### Problem description
Below is a listing. Quote from it, exactly, the lines from the one containing "J101 pin 2: GND -> N4" down to the one containing "R8: none -> 51 (OUT2, U1/SW)", both ends included, and nothing else.

### Study material

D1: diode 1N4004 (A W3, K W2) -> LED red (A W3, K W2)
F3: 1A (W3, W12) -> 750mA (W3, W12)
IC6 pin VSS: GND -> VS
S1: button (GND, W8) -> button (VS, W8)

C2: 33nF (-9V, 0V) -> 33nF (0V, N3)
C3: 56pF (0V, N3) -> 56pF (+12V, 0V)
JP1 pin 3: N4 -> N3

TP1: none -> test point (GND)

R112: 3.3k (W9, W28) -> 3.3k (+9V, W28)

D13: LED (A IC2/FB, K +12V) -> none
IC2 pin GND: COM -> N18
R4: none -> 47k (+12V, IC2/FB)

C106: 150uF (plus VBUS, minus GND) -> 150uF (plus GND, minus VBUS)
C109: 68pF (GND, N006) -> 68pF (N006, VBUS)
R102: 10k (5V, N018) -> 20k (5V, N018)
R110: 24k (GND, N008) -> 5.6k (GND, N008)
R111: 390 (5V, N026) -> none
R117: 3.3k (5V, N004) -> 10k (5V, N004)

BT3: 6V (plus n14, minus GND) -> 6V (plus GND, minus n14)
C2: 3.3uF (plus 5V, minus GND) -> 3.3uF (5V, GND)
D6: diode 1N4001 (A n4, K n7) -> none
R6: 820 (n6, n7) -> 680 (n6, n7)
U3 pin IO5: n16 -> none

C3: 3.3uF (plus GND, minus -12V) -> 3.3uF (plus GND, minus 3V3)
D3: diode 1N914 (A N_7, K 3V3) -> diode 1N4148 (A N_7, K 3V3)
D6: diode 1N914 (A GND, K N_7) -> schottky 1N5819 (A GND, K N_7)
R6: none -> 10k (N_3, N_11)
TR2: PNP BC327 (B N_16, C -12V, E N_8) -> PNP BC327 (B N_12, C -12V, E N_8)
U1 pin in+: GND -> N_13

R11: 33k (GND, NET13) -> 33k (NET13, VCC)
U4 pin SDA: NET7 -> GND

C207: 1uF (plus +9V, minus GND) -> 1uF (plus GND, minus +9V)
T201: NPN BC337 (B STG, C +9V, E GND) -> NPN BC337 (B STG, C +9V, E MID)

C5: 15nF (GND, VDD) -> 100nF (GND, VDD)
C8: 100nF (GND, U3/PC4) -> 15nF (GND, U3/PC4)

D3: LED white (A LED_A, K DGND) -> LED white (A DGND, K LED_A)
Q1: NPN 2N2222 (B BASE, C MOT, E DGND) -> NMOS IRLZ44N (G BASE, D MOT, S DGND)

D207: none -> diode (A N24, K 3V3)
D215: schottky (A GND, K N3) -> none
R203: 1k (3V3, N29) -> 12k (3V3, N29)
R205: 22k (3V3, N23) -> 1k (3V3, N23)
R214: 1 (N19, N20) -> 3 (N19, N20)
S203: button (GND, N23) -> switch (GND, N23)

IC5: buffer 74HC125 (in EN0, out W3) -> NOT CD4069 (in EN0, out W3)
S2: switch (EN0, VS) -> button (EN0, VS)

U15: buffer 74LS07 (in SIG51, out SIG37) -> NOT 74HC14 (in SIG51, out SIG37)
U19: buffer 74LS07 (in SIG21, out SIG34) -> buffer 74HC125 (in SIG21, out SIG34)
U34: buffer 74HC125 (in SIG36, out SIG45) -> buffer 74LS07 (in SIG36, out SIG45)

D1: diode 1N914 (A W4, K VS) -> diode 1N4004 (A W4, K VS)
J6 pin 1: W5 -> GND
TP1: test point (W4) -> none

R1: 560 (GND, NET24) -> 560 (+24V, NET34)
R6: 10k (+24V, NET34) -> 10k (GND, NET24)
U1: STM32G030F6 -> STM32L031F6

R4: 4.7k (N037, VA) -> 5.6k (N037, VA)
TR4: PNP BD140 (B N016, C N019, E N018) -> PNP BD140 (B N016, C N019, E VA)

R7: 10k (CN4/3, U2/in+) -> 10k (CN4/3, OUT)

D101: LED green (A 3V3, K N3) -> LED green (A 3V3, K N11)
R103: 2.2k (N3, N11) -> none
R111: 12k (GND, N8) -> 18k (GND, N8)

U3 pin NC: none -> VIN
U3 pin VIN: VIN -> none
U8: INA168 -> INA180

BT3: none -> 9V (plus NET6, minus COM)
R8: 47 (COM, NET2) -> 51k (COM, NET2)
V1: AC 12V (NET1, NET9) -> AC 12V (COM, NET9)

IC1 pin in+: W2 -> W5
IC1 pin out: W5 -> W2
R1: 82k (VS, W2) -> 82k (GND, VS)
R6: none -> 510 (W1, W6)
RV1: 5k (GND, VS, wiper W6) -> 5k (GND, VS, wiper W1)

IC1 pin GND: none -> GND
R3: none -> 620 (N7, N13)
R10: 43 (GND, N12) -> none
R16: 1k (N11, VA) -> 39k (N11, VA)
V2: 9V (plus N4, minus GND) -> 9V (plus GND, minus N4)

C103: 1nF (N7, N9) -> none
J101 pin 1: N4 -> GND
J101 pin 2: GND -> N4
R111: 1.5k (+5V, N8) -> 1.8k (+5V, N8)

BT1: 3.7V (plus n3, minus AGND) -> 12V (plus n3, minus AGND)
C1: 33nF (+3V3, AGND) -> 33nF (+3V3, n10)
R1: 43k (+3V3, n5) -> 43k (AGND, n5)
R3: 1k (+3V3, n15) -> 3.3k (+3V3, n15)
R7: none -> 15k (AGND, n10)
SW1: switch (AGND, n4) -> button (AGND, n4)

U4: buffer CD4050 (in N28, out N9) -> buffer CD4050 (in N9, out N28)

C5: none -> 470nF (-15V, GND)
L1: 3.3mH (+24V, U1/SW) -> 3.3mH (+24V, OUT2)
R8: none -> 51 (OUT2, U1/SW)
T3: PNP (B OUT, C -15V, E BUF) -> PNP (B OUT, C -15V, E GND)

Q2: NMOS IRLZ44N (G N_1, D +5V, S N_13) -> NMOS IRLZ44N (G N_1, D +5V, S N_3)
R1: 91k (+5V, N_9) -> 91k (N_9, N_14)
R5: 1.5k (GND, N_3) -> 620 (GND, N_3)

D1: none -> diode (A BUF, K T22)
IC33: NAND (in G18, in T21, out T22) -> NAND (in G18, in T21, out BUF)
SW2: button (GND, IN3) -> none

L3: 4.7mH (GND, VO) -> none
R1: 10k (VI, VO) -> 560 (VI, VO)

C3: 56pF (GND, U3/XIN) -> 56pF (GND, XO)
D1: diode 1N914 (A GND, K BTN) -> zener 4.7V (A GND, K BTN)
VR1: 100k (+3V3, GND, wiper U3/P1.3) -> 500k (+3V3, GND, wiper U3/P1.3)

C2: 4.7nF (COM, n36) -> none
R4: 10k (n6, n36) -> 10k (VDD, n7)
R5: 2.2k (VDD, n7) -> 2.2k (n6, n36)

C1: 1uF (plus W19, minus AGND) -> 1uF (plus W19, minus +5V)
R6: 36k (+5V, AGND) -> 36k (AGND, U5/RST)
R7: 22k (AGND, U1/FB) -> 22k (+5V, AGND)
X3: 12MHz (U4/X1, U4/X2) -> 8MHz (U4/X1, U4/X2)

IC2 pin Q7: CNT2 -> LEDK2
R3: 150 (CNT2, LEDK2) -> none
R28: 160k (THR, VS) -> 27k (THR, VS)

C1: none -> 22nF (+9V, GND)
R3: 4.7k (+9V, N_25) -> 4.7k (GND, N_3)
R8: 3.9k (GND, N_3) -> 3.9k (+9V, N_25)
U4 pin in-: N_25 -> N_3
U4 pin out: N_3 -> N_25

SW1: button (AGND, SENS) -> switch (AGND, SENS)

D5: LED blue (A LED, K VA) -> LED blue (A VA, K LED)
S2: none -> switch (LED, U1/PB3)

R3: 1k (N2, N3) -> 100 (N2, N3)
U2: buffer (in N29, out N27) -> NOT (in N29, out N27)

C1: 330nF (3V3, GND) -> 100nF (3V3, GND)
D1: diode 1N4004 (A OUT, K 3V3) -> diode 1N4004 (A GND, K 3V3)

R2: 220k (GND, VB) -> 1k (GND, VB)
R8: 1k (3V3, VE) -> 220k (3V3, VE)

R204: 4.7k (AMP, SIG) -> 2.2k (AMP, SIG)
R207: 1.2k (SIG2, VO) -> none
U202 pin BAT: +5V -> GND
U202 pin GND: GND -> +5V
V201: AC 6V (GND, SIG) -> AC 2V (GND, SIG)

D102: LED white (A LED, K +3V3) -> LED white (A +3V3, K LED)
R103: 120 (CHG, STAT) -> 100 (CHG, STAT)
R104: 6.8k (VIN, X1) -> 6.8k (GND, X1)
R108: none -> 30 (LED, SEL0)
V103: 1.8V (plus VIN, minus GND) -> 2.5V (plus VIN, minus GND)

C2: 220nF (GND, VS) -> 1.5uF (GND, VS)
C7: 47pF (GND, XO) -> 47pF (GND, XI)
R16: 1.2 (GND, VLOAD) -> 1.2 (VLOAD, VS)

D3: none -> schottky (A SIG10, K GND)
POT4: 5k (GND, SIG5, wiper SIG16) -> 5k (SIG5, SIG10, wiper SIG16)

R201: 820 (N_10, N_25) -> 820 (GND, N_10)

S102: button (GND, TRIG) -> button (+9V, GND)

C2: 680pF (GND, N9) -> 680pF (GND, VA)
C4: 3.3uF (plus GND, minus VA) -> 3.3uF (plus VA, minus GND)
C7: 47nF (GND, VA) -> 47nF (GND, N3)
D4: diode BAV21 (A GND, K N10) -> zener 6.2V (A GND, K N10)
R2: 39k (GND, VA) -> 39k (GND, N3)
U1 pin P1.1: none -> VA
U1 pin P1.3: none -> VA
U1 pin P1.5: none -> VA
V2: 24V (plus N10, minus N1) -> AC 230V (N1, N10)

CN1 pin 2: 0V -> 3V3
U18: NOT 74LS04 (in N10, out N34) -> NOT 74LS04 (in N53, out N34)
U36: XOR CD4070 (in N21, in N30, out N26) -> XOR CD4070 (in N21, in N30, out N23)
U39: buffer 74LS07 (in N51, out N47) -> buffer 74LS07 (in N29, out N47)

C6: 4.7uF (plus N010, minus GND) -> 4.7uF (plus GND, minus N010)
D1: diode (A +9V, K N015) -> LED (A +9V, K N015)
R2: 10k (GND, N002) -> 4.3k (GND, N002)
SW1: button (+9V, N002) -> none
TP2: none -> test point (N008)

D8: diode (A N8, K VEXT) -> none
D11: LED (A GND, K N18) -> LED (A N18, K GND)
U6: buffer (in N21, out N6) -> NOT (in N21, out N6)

### Response to the exercise
J101 pin 2: GND -> N4
R111: 1.5k (+5V, N8) -> 1.8k (+5V, N8)

BT1: 3.7V (plus n3, minus AGND) -> 12V (plus n3, minus AGND)
C1: 33nF (+3V3, AGND) -> 33nF (+3V3, n10)
R1: 43k (+3V3, n5) -> 43k (AGND, n5)
R3: 1k (+3V3, n15) -> 3.3k (+3V3, n15)
R7: none -> 15k (AGND, n10)
SW1: switch (AGND, n4) -> button (AGND, n4)

U4: buffer CD4050 (in N28, out N9) -> buffer CD4050 (in N9, out N28)

C5: none -> 470nF (-15V, GND)
L1: 3.3mH (+24V, U1/SW) -> 3.3mH (+24V, OUT2)
R8: none -> 51 (OUT2, U1/SW)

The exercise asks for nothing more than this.